* [What to work on]
Emit the line that holds "camera: 85 degrees right, 0 degrees up" and all lines following it through the end of the data, verbatim, and nothing else.

-=-=-=-=-

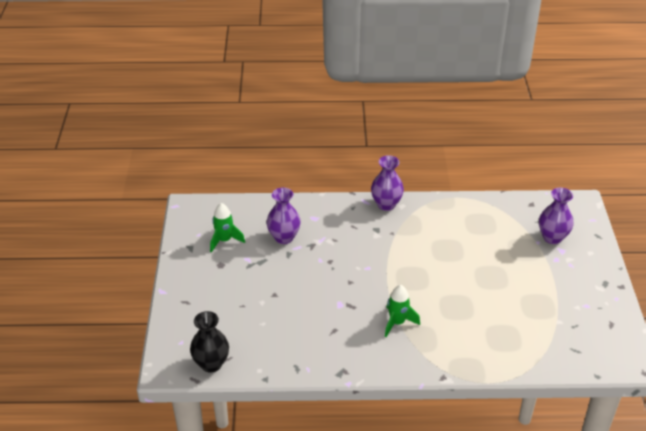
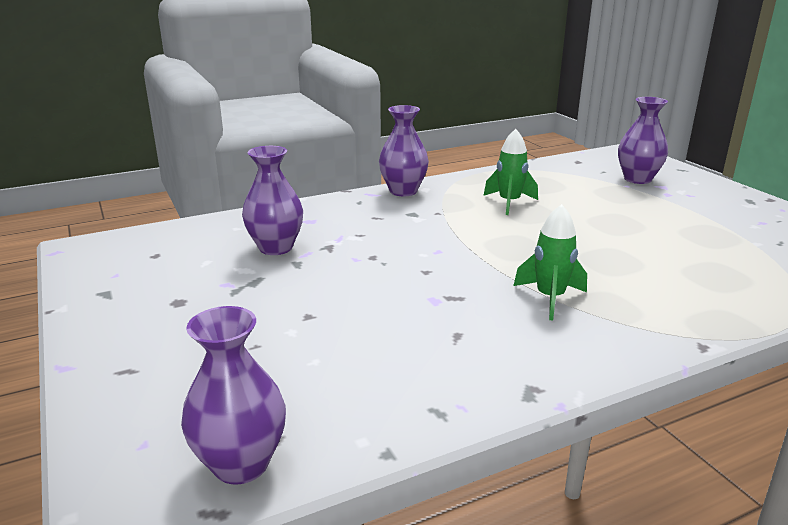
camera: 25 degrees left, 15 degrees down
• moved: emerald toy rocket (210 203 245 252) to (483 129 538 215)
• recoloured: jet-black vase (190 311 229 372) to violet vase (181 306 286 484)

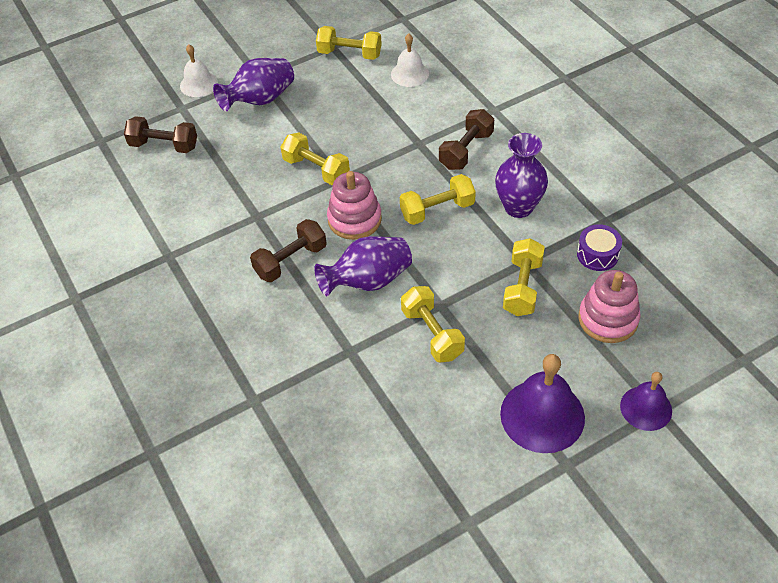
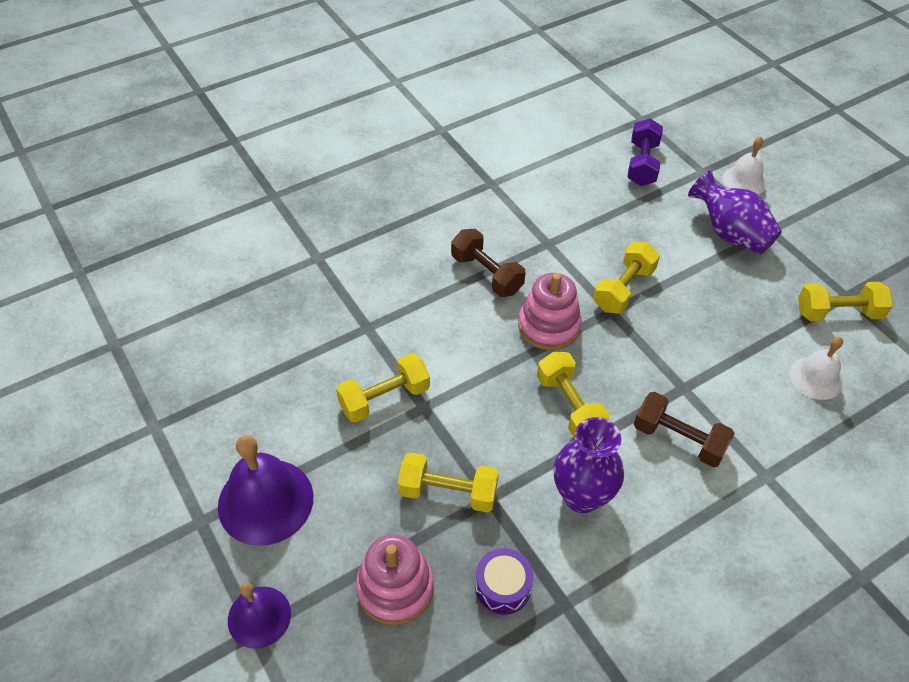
camera: 85 degrees right, 0 degrees up
• turned: yellow free weight (316 26 382 60) = (798 282 893 321) 75 degrees clockwise
• recoloured: brown free weight (124 116 197 153) to violet free weight (627 118 663 186)
• removed: violet vase (314 236 412 296)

-=-=-=-=-

* [Exercise output]
camera: 85 degrees right, 0 degrees up
• turned: yellow free weight (316 26 382 60) = (798 282 893 321) 75 degrees clockwise
• recoloured: brown free weight (124 116 197 153) to violet free weight (627 118 663 186)
• removed: violet vase (314 236 412 296)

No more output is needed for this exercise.